__The task__. Read through the data, and wherever a line holds the word "NMOS", write that line out.
*** Input for this task ***
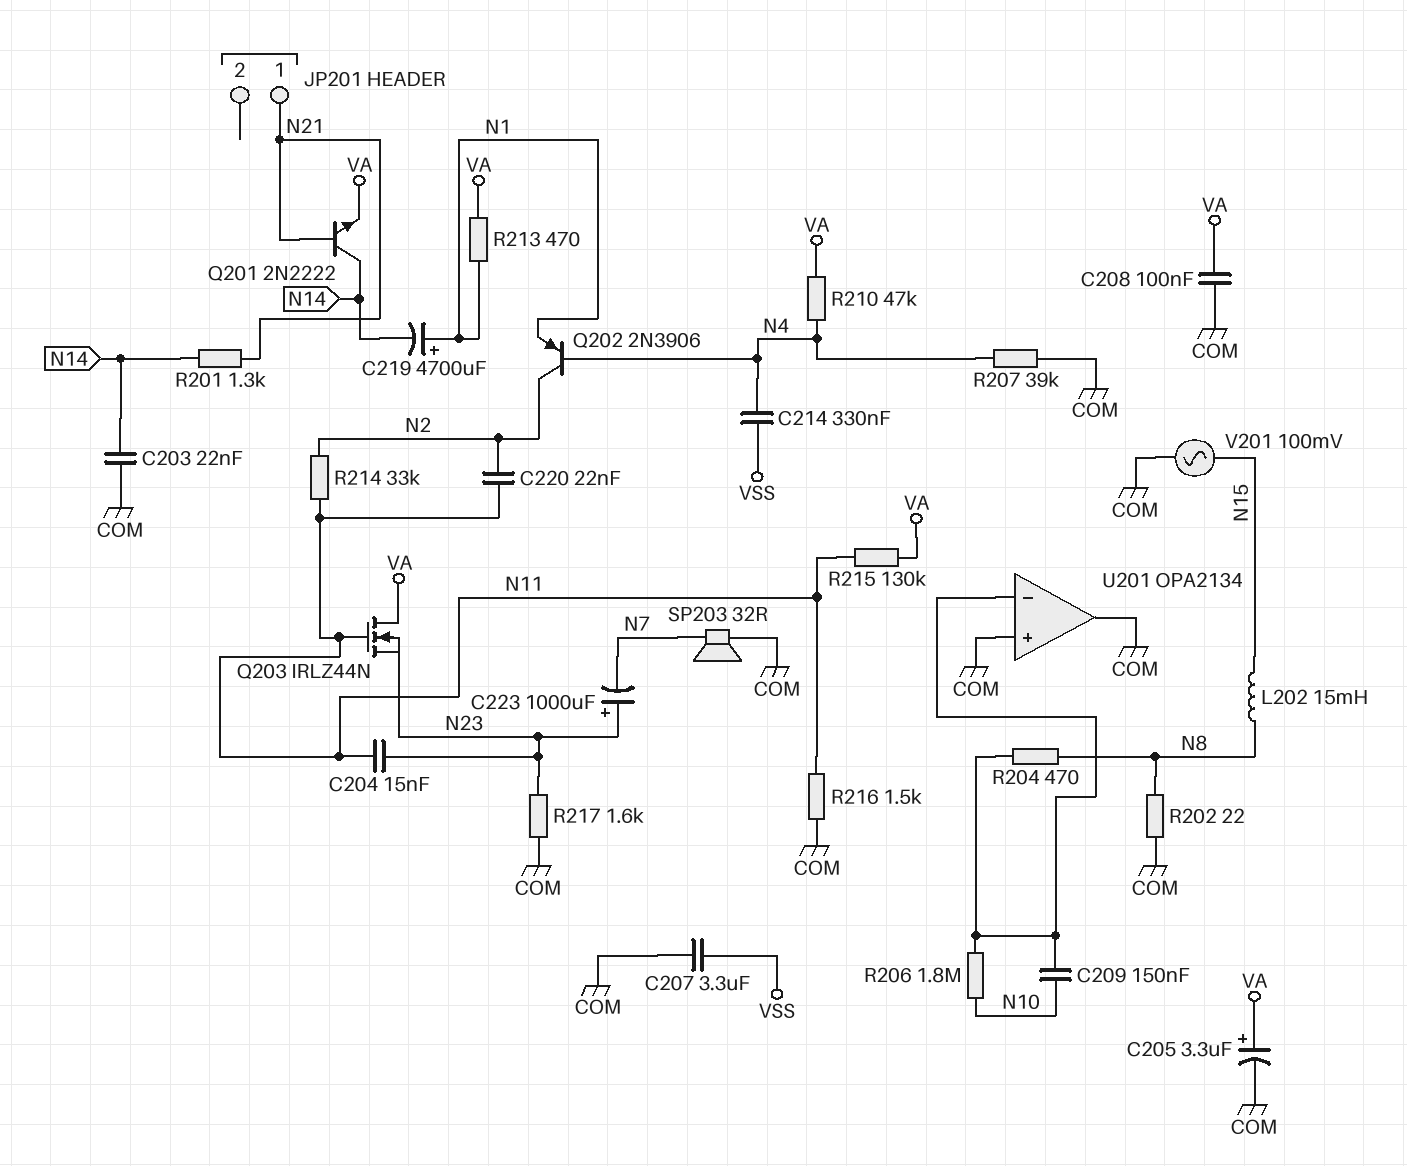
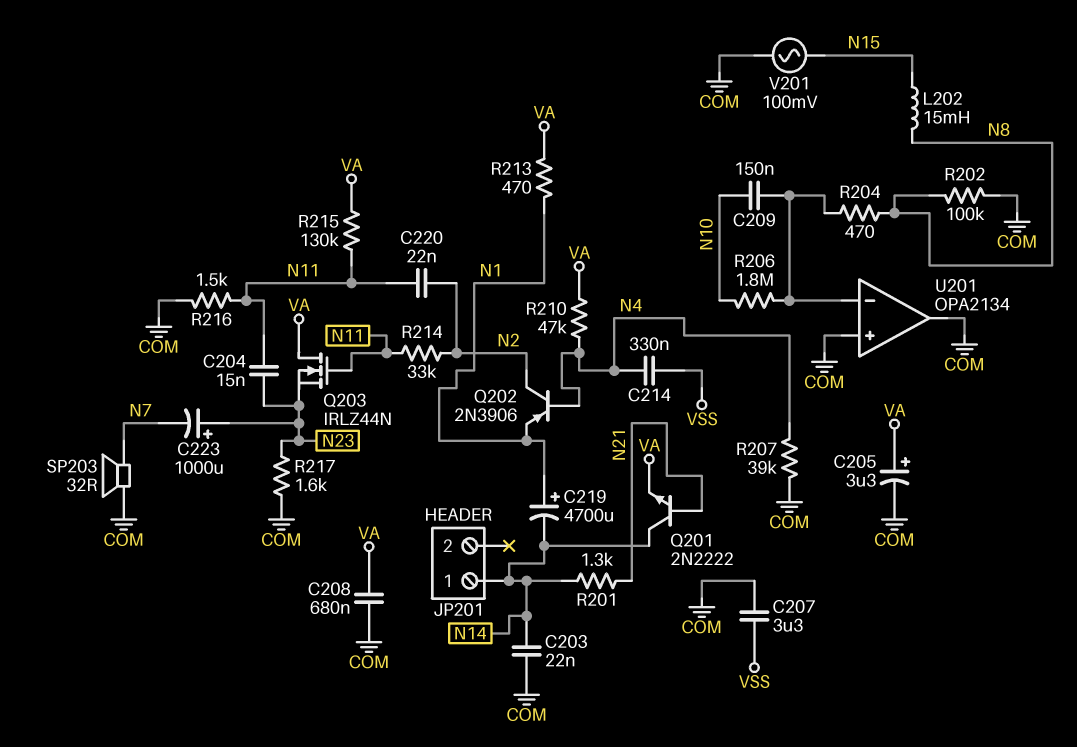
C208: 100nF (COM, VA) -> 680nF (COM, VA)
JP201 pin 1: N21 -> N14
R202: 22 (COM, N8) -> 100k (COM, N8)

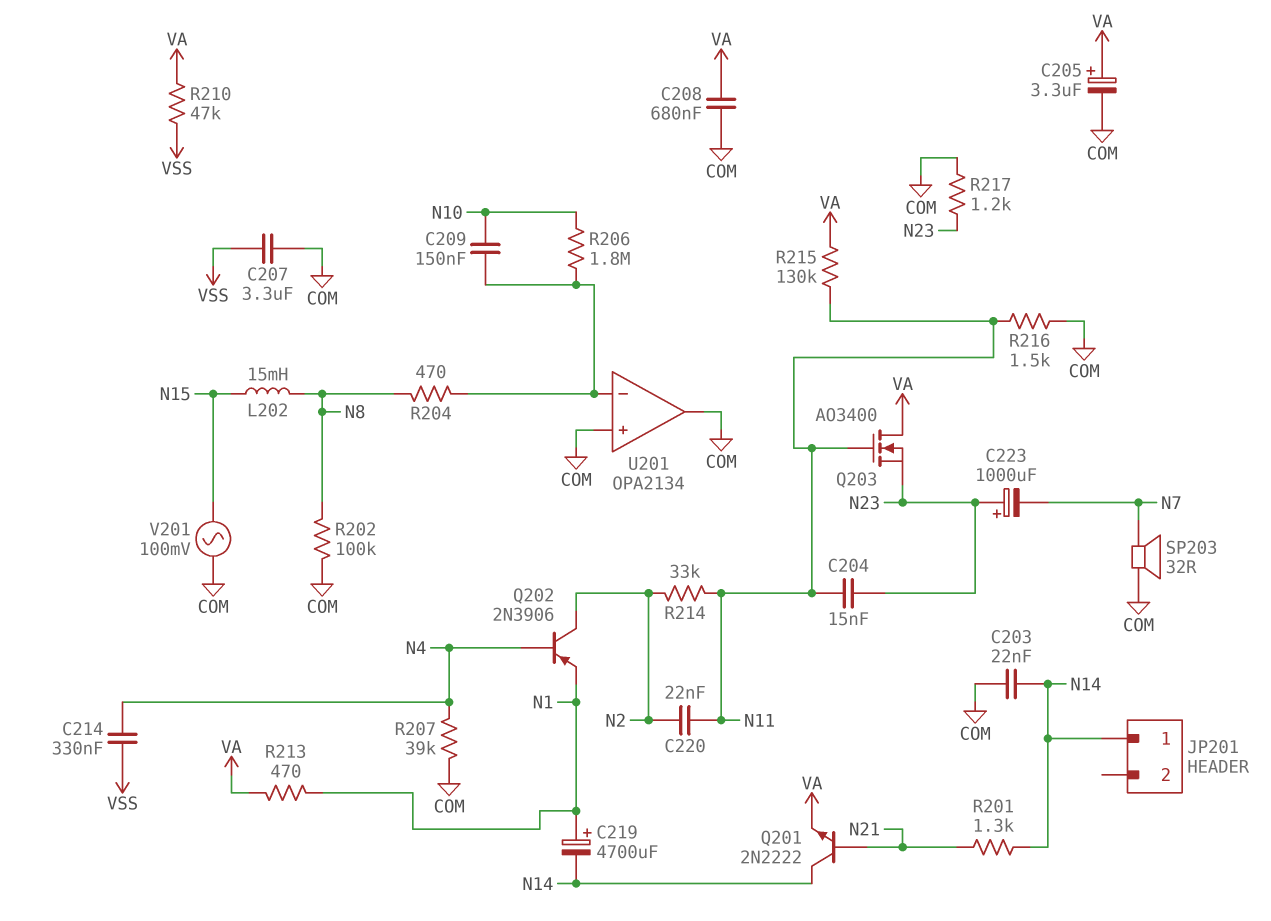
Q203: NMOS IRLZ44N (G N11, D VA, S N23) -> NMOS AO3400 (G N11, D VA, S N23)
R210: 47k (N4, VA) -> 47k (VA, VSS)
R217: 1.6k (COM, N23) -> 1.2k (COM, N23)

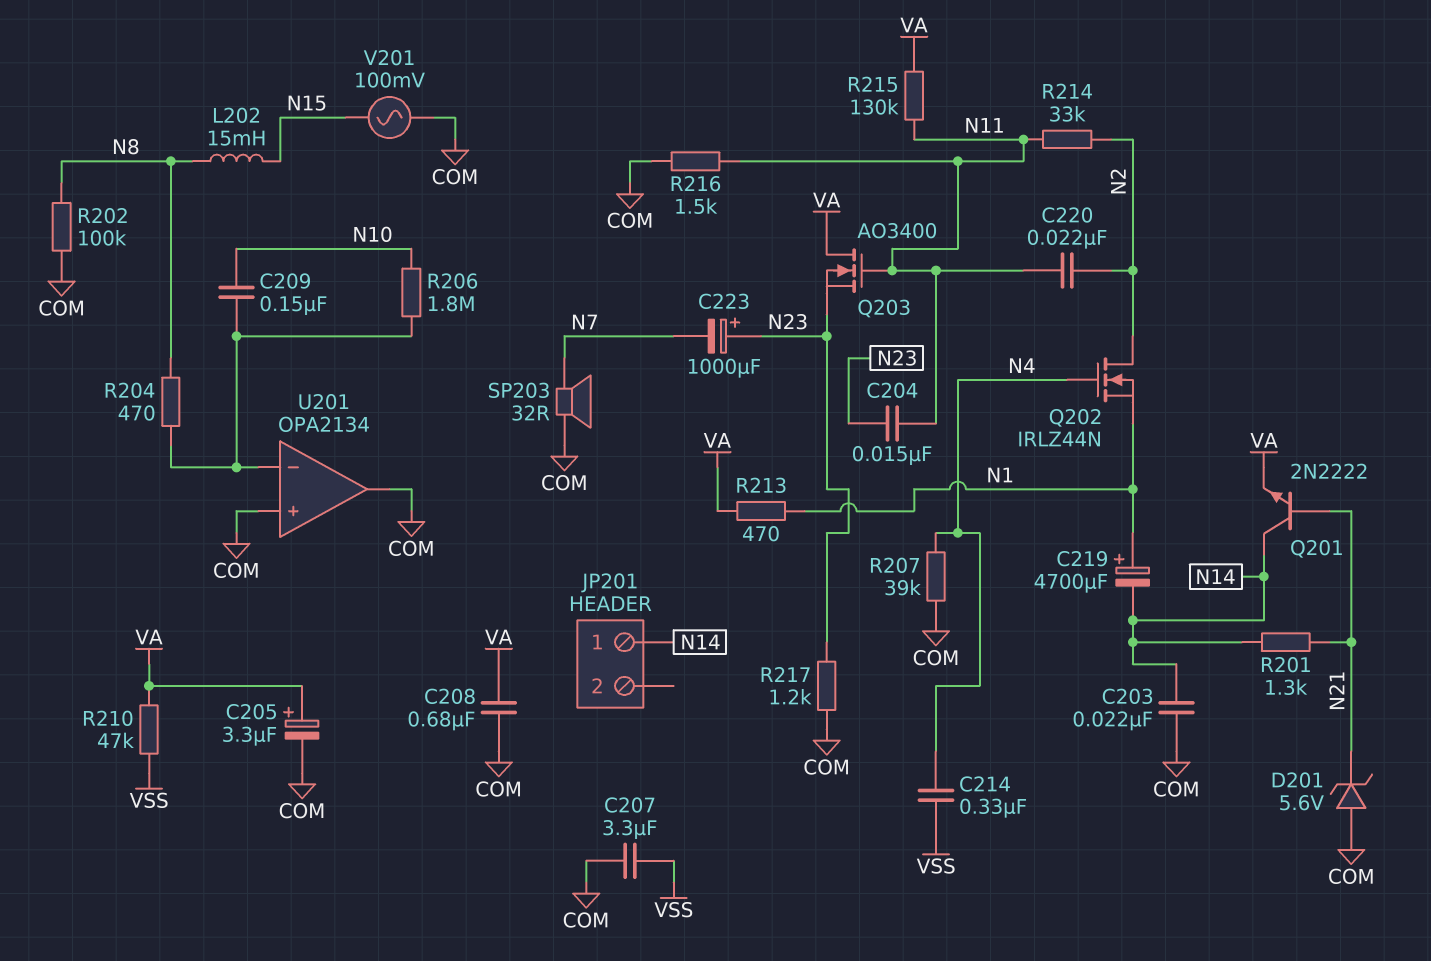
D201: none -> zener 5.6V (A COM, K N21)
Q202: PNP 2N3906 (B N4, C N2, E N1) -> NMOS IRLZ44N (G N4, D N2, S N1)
*** End of Input for this task ***
__The answer__.
Q203: NMOS IRLZ44N (G N11, D VA, S N23) -> NMOS AO3400 (G N11, D VA, S N23)
Q202: PNP 2N3906 (B N4, C N2, E N1) -> NMOS IRLZ44N (G N4, D N2, S N1)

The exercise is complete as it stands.